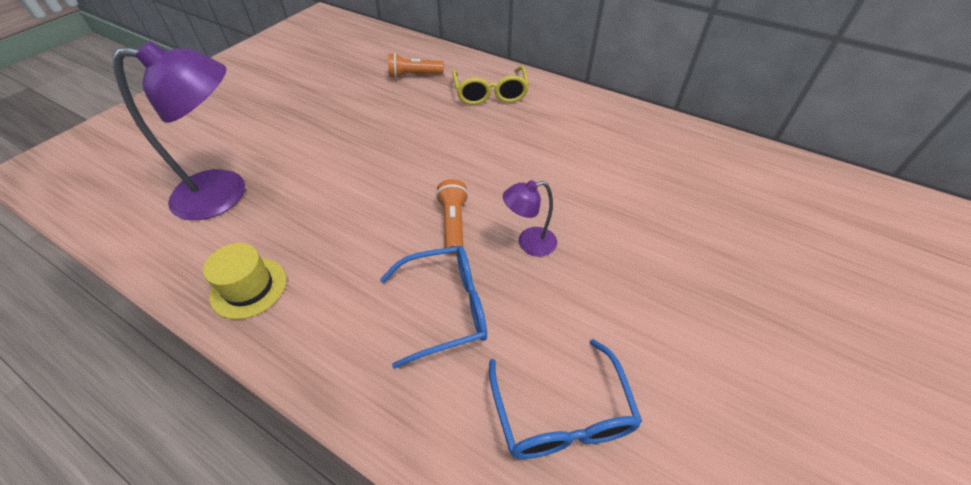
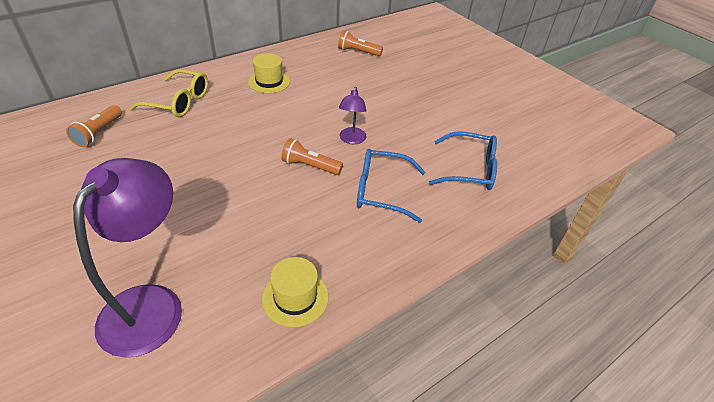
camera: 70 degrees left, 5 degrees down
(446, 308) = (381, 191): blue glasses -> blue glasses turned 90 degrees counterclockwise
(581, 133) = (269, 82): none -> yellow hat
(735, 180) = (358, 52): none -> orange flashlight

TASK ITEM: Search the data for "(581, 133) = (269, 82): none -> yellow hat". Beginning with that line, set down every line through the last exactly.

EXERCISE ANSWER:
(581, 133) = (269, 82): none -> yellow hat
(735, 180) = (358, 52): none -> orange flashlight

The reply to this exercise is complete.